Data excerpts

************

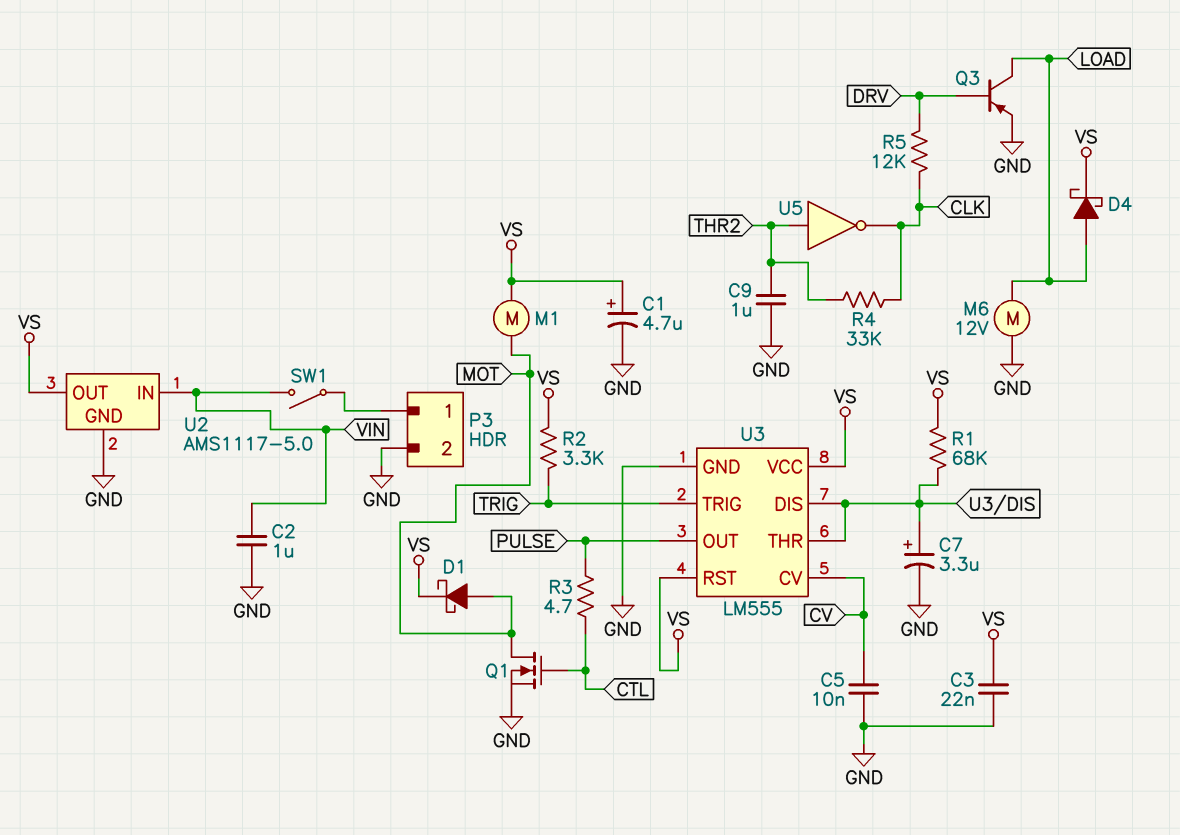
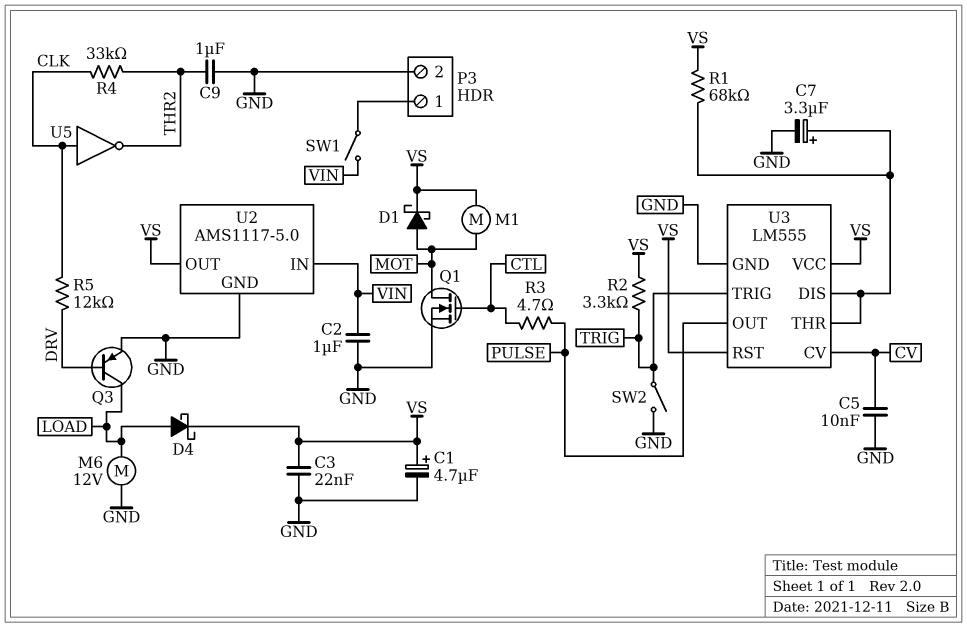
SW2: none -> switch (GND, TRIG)
U5: NOT (in THR2, out CLK) -> NOT (in CLK, out THR2)

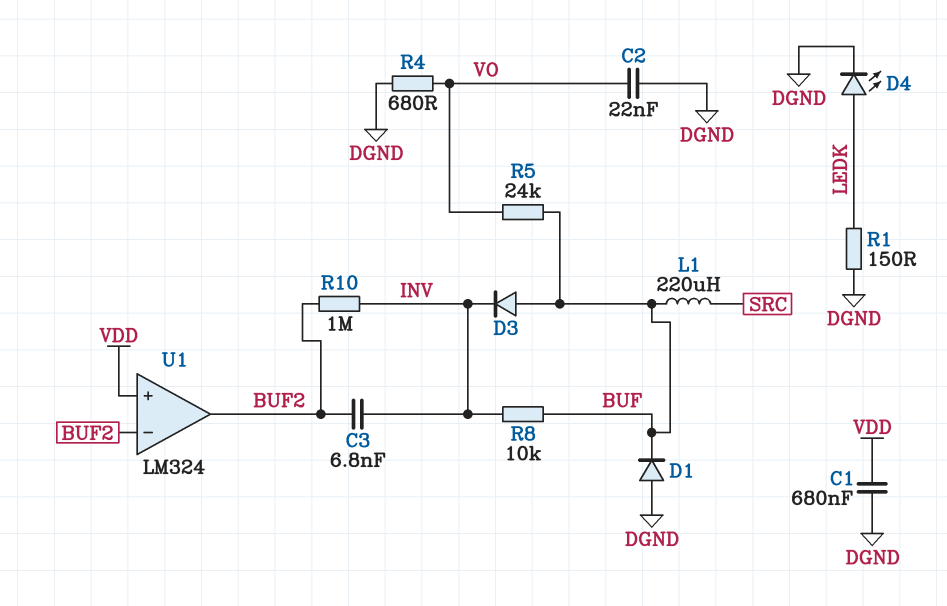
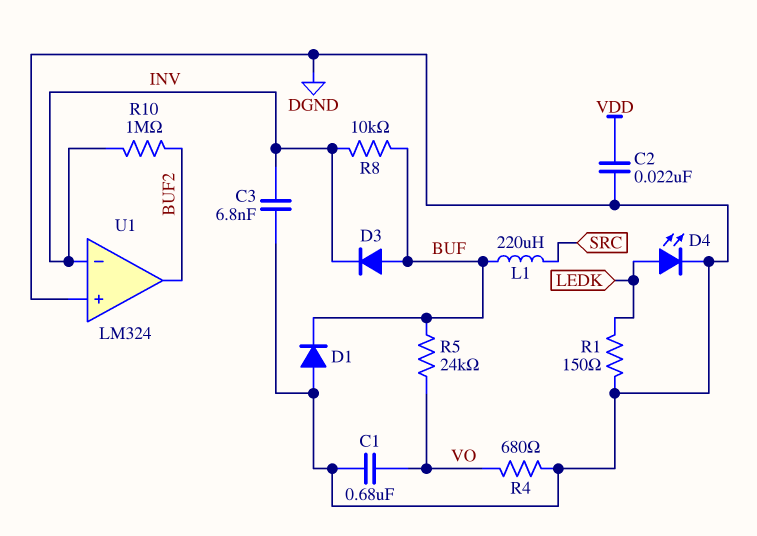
C1: 680nF (DGND, VDD) -> 680nF (DGND, VO)
C2: 22nF (DGND, VO) -> 22nF (DGND, VDD)
C3: 6.8nF (BUF2, INV) -> 6.8nF (DGND, INV)
U1 pin in+: VDD -> DGND
U1 pin in-: BUF2 -> INV

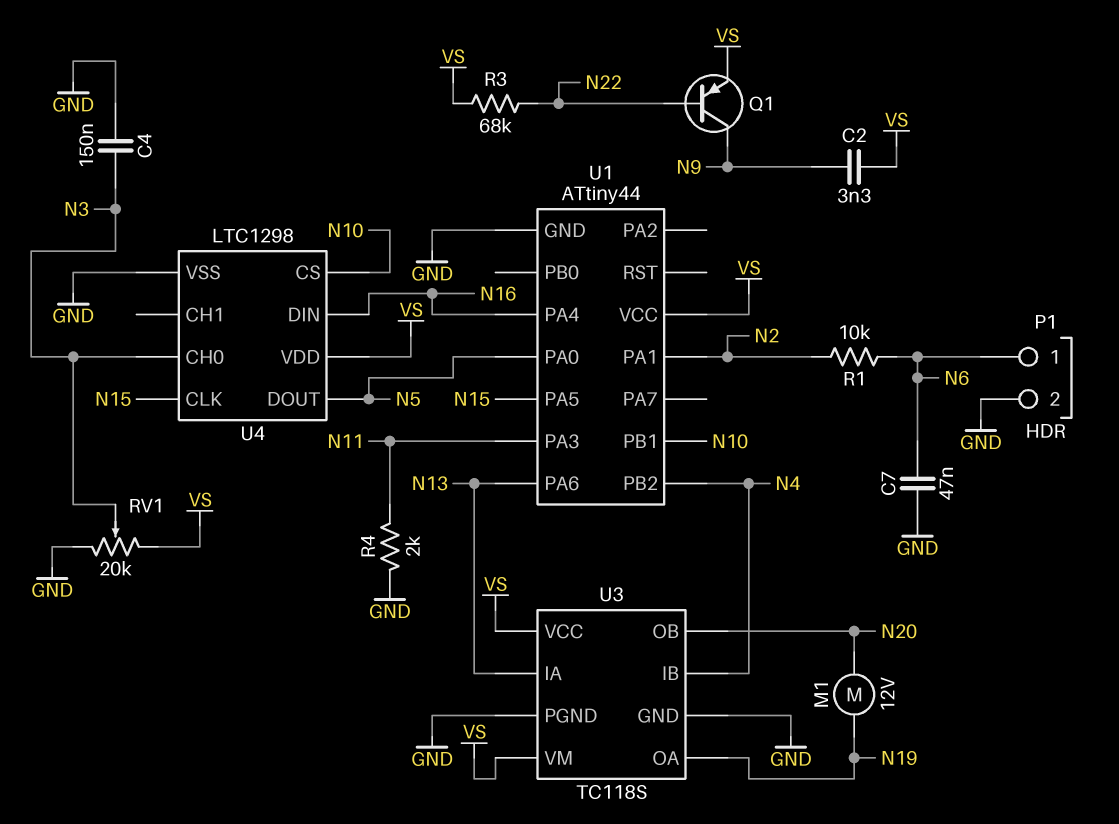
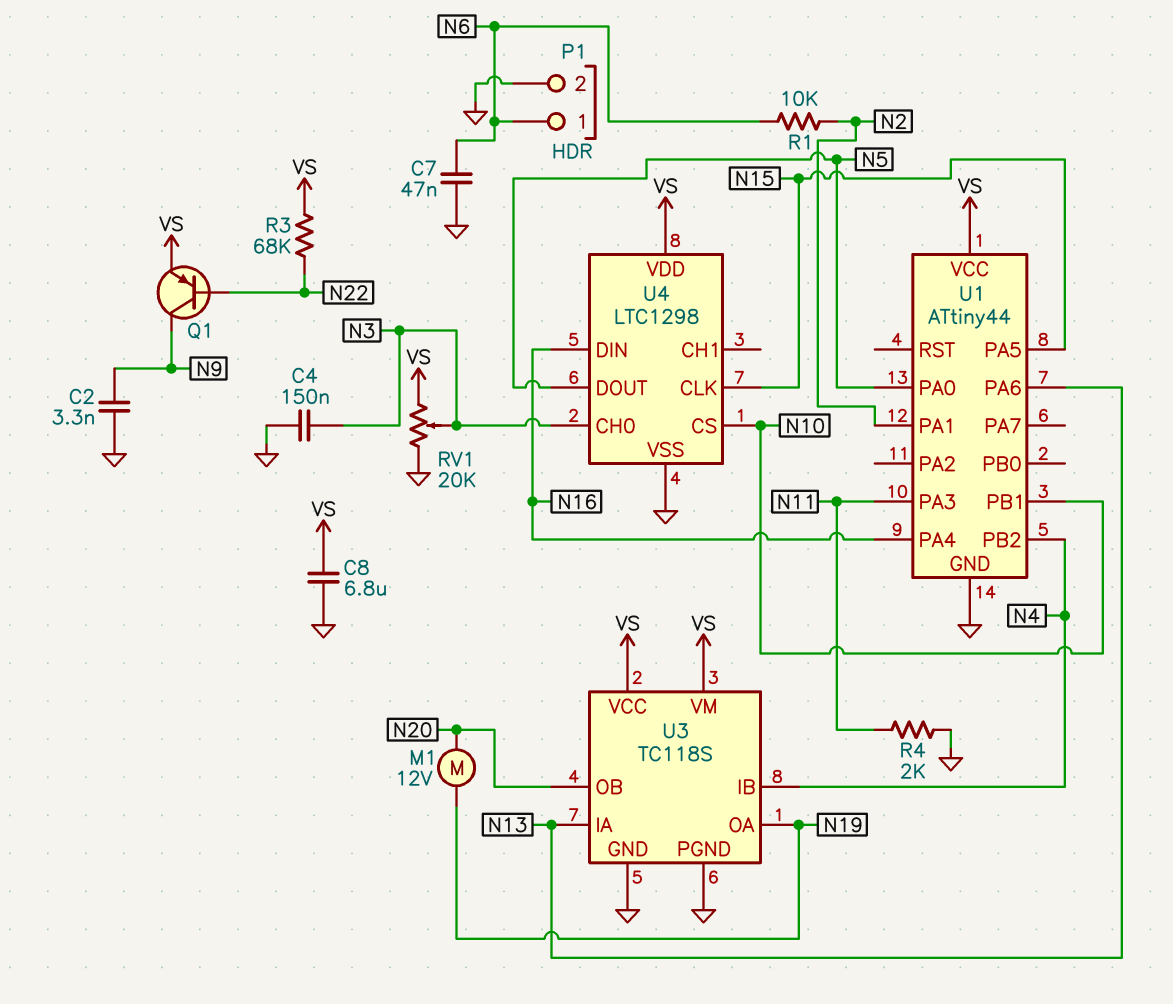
C2: 3.3nF (N9, VS) -> 3.3nF (GND, N9)
C8: none -> 6.8uF (GND, VS)

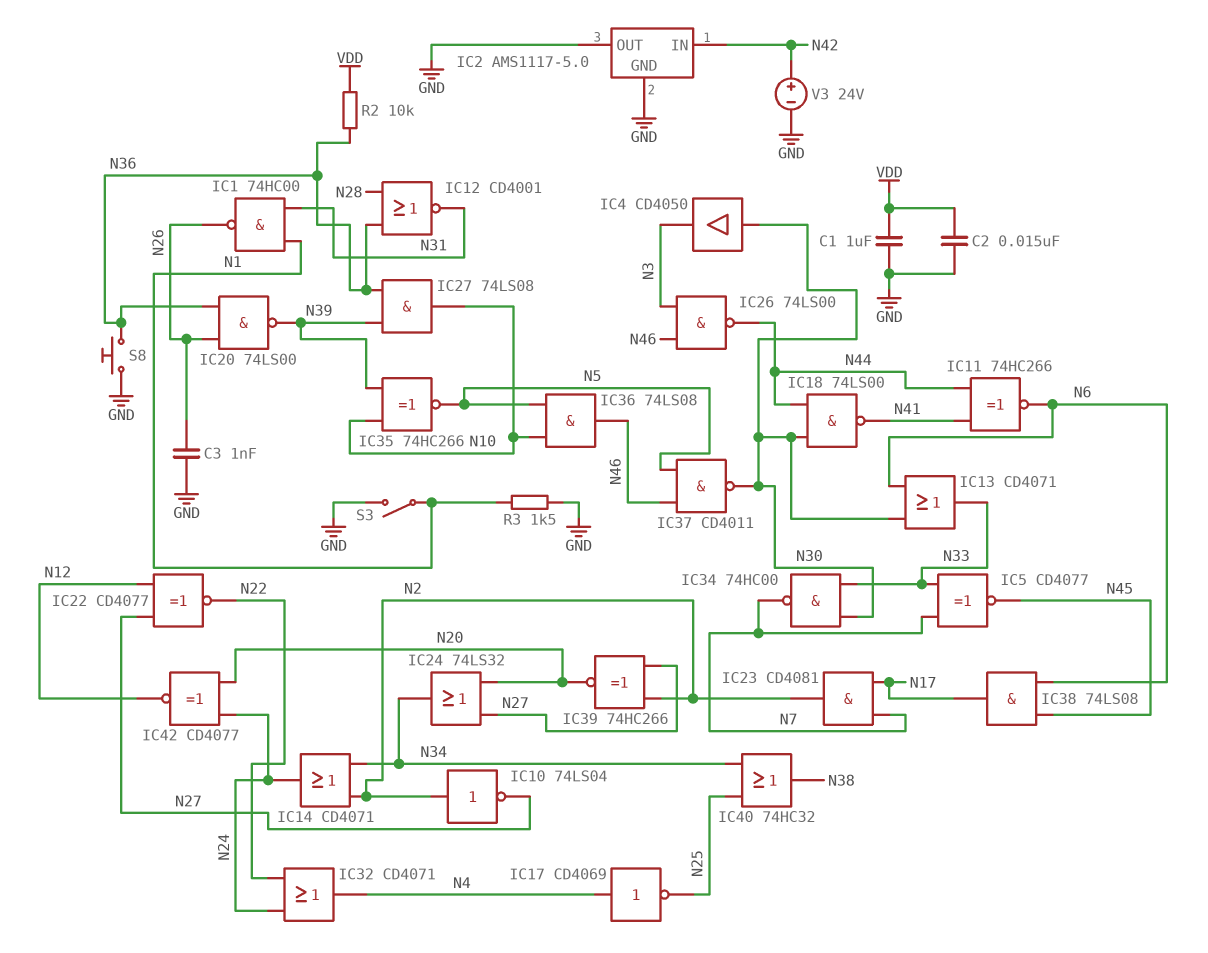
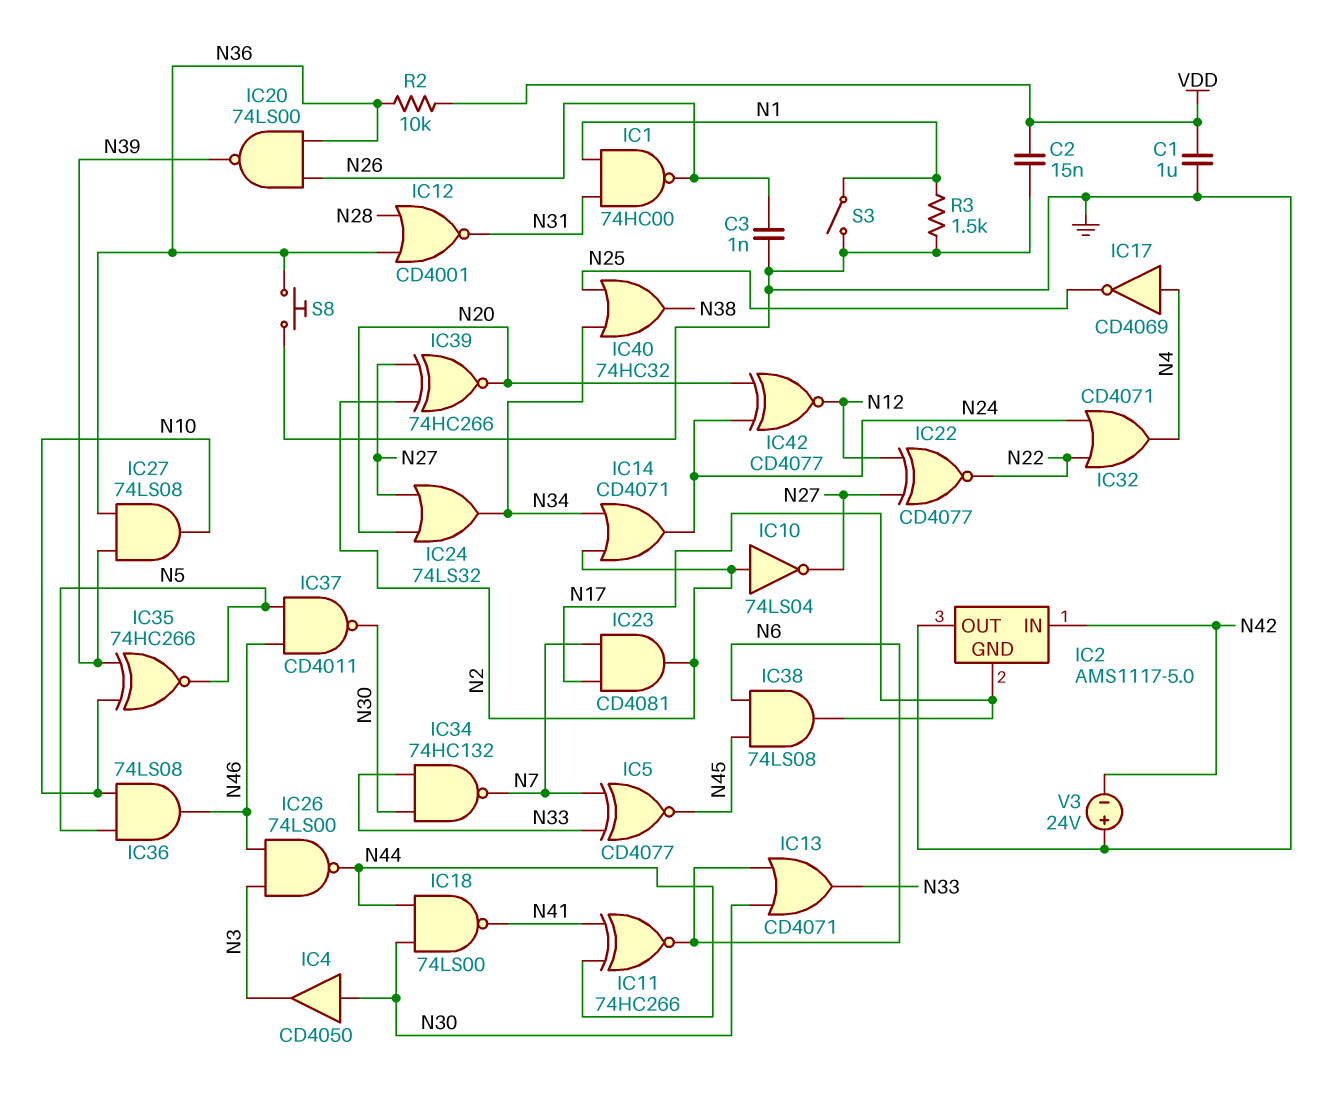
IC2 pin GND: GND -> N17
IC34: NAND 74HC00 (in N30, in N33, out N7) -> NAND 74HC132 (in N30, in N33, out N7)
V3: 24V (plus N42, minus GND) -> 24V (plus GND, minus N42)

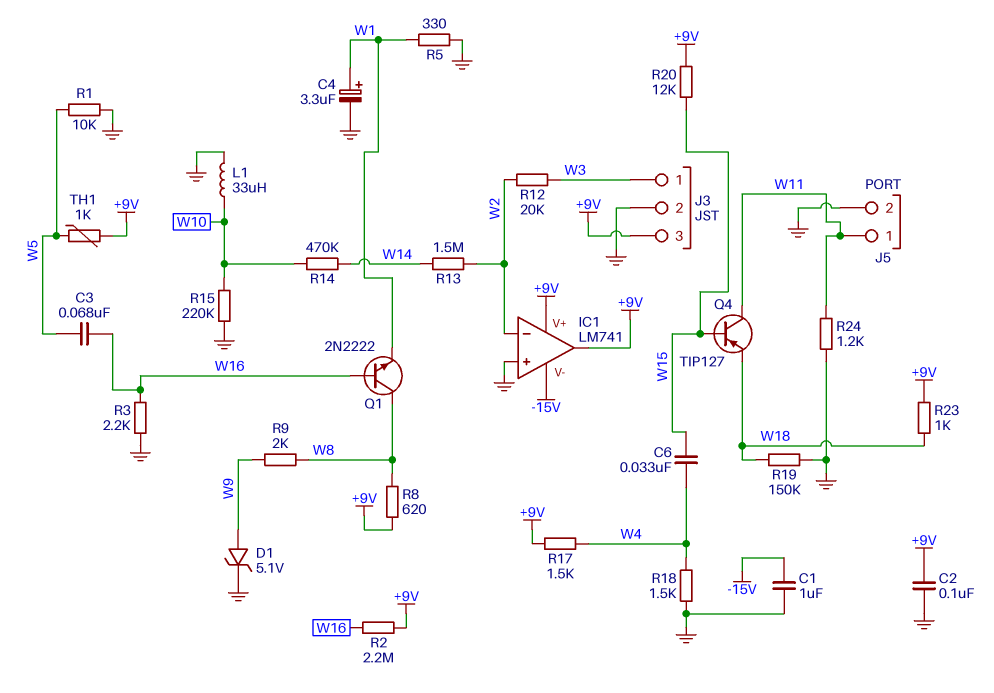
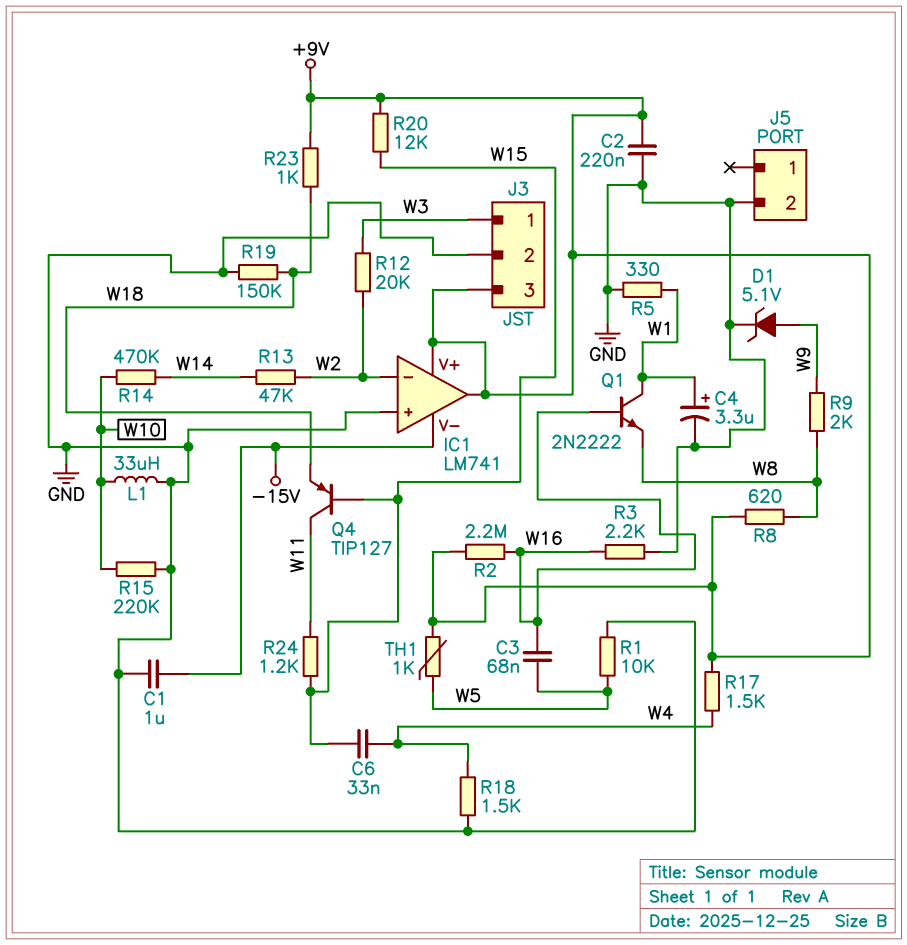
C2: 100nF (+9V, GND) -> 220nF (+9V, GND)
J5 pin 1: W11 -> none
Q1: NPN 2N2222 (B W16, C W8, E W1) -> NPN 2N2222 (B W16, C W1, E W8)
R13: 1.5M (W2, W14) -> 47k (W2, W14)
R24: 1.2k (GND, W11) -> 1.2k (W11, W15)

************

** Your task **
Pictures aside, write out all of the records exactly.

** Completed exercise **
SW2: none -> switch (GND, TRIG)
U5: NOT (in THR2, out CLK) -> NOT (in CLK, out THR2)

C1: 680nF (DGND, VDD) -> 680nF (DGND, VO)
C2: 22nF (DGND, VO) -> 22nF (DGND, VDD)
C3: 6.8nF (BUF2, INV) -> 6.8nF (DGND, INV)
U1 pin in+: VDD -> DGND
U1 pin in-: BUF2 -> INV

C2: 3.3nF (N9, VS) -> 3.3nF (GND, N9)
C8: none -> 6.8uF (GND, VS)

IC2 pin GND: GND -> N17
IC34: NAND 74HC00 (in N30, in N33, out N7) -> NAND 74HC132 (in N30, in N33, out N7)
V3: 24V (plus N42, minus GND) -> 24V (plus GND, minus N42)

C2: 100nF (+9V, GND) -> 220nF (+9V, GND)
J5 pin 1: W11 -> none
Q1: NPN 2N2222 (B W16, C W8, E W1) -> NPN 2N2222 (B W16, C W1, E W8)
R13: 1.5M (W2, W14) -> 47k (W2, W14)
R24: 1.2k (GND, W11) -> 1.2k (W11, W15)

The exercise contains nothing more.